╭──
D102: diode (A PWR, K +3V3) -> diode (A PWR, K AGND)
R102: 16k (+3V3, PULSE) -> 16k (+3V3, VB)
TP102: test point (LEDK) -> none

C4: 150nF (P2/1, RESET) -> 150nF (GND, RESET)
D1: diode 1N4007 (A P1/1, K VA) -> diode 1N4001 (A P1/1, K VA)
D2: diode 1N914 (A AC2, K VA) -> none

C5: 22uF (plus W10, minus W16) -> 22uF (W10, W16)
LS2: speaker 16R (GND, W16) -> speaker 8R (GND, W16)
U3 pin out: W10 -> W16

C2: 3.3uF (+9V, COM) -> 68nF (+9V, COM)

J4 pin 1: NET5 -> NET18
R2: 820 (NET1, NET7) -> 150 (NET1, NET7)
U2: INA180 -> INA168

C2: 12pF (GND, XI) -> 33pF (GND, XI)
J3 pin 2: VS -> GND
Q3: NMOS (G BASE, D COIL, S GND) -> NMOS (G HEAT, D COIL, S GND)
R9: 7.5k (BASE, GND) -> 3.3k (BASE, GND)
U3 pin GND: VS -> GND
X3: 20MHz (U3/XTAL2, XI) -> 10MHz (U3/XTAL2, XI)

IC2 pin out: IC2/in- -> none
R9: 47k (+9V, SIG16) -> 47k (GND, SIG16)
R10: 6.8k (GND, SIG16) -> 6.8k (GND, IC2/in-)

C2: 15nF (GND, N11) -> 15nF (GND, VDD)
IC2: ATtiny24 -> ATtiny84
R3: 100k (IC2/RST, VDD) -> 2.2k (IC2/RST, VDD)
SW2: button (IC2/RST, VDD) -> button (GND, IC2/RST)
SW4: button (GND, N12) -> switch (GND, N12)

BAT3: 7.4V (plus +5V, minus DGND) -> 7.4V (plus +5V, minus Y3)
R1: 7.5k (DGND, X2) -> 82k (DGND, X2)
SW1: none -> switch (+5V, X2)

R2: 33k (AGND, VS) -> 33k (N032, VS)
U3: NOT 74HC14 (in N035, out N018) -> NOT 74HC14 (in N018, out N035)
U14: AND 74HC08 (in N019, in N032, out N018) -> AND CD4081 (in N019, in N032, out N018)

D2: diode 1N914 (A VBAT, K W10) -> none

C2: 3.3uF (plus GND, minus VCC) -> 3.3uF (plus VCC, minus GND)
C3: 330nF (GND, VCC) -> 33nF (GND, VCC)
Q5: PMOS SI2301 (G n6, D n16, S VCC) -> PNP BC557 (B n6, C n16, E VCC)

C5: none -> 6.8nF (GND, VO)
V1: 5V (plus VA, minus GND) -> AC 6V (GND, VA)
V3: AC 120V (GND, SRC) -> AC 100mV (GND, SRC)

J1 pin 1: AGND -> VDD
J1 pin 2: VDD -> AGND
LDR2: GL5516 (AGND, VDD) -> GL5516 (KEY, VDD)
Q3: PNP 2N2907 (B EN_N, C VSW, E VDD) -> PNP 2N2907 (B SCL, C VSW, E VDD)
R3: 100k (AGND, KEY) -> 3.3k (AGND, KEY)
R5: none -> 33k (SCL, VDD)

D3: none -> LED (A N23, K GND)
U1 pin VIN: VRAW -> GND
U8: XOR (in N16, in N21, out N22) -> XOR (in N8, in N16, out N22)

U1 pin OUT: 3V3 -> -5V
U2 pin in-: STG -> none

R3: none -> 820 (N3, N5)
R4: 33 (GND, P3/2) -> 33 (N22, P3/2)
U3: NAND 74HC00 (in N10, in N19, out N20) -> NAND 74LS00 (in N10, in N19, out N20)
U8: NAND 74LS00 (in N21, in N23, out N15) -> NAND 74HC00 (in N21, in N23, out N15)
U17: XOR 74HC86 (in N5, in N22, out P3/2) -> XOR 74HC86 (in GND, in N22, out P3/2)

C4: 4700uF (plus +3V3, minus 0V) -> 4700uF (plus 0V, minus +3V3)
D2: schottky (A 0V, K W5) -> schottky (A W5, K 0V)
╰──
Each line from the one that contains "U3: NOT 74HC14" to the end of the data should be set down exactly, both ends included.

Answer space:
U3: NOT 74HC14 (in N035, out N018) -> NOT 74HC14 (in N018, out N035)
U14: AND 74HC08 (in N019, in N032, out N018) -> AND CD4081 (in N019, in N032, out N018)

D2: diode 1N914 (A VBAT, K W10) -> none

C2: 3.3uF (plus GND, minus VCC) -> 3.3uF (plus VCC, minus GND)
C3: 330nF (GND, VCC) -> 33nF (GND, VCC)
Q5: PMOS SI2301 (G n6, D n16, S VCC) -> PNP BC557 (B n6, C n16, E VCC)

C5: none -> 6.8nF (GND, VO)
V1: 5V (plus VA, minus GND) -> AC 6V (GND, VA)
V3: AC 120V (GND, SRC) -> AC 100mV (GND, SRC)

J1 pin 1: AGND -> VDD
J1 pin 2: VDD -> AGND
LDR2: GL5516 (AGND, VDD) -> GL5516 (KEY, VDD)
Q3: PNP 2N2907 (B EN_N, C VSW, E VDD) -> PNP 2N2907 (B SCL, C VSW, E VDD)
R3: 100k (AGND, KEY) -> 3.3k (AGND, KEY)
R5: none -> 33k (SCL, VDD)

D3: none -> LED (A N23, K GND)
U1 pin VIN: VRAW -> GND
U8: XOR (in N16, in N21, out N22) -> XOR (in N8, in N16, out N22)

U1 pin OUT: 3V3 -> -5V
U2 pin in-: STG -> none

R3: none -> 820 (N3, N5)
R4: 33 (GND, P3/2) -> 33 (N22, P3/2)
U3: NAND 74HC00 (in N10, in N19, out N20) -> NAND 74LS00 (in N10, in N19, out N20)
U8: NAND 74LS00 (in N21, in N23, out N15) -> NAND 74HC00 (in N21, in N23, out N15)
U17: XOR 74HC86 (in N5, in N22, out P3/2) -> XOR 74HC86 (in GND, in N22, out P3/2)

C4: 4700uF (plus +3V3, minus 0V) -> 4700uF (plus 0V, minus +3V3)
D2: schottky (A 0V, K W5) -> schottky (A W5, K 0V)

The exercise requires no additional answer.